BEGIN Data supplied
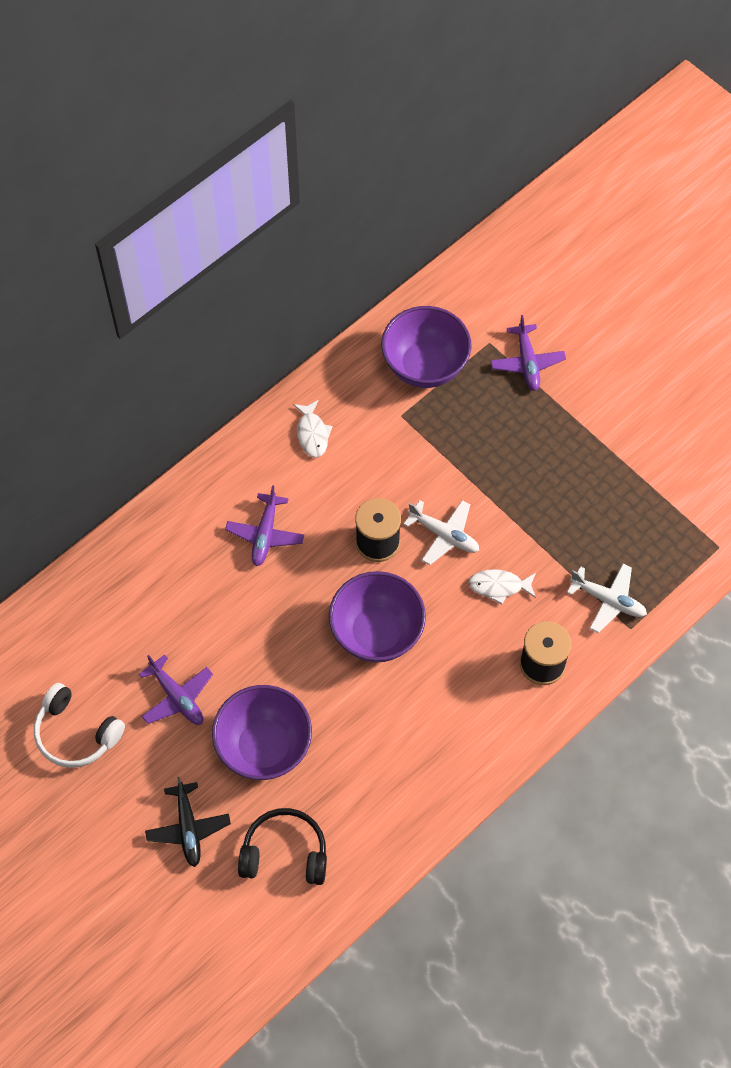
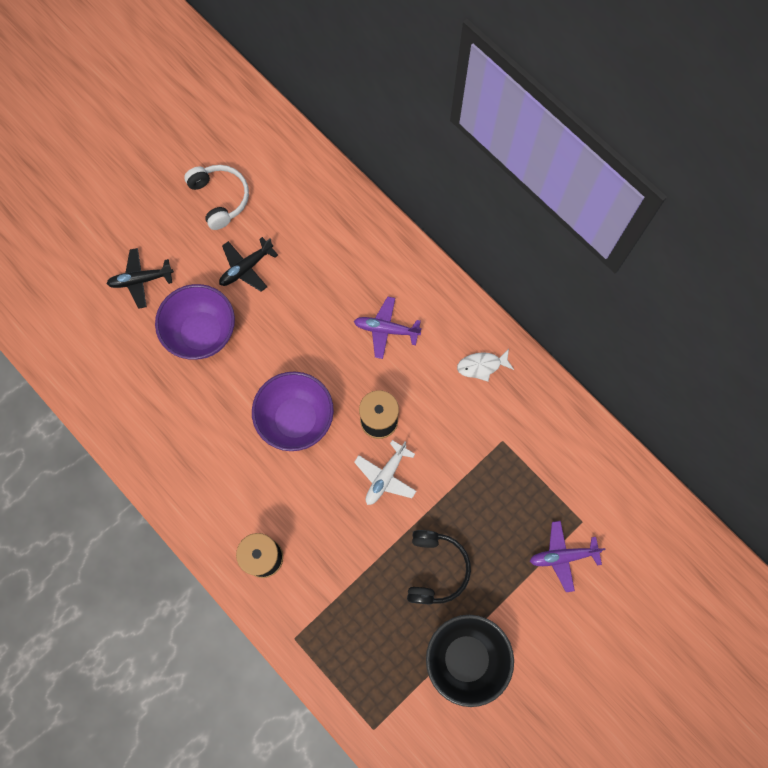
camera: 90 degrees right, 10 degrees up
(76, 733) = (220, 198): white headphones -> white headphones turned 120 degrees clockwise
(177, 697) = (246, 268): purple plane -> black plane
(285, 853) = (116, 350): black headphones -> black headphones (436, 569)
(425, 366) = (554, 462): purple bowl -> none
(499, 586) = (336, 523): white fish -> none
(608, 600) = (321, 620): white plane -> none
(639, 457) = (466, 658): none -> black bowl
END Data supplied
▶ About this task
Print out every record above exactly as given. Do not include the pictures.

▶ Solution to the problem
camera: 90 degrees right, 10 degrees up
(76, 733) = (220, 198): white headphones -> white headphones turned 120 degrees clockwise
(177, 697) = (246, 268): purple plane -> black plane
(285, 853) = (116, 350): black headphones -> black headphones (436, 569)
(425, 366) = (554, 462): purple bowl -> none
(499, 586) = (336, 523): white fish -> none
(608, 600) = (321, 620): white plane -> none
(639, 457) = (466, 658): none -> black bowl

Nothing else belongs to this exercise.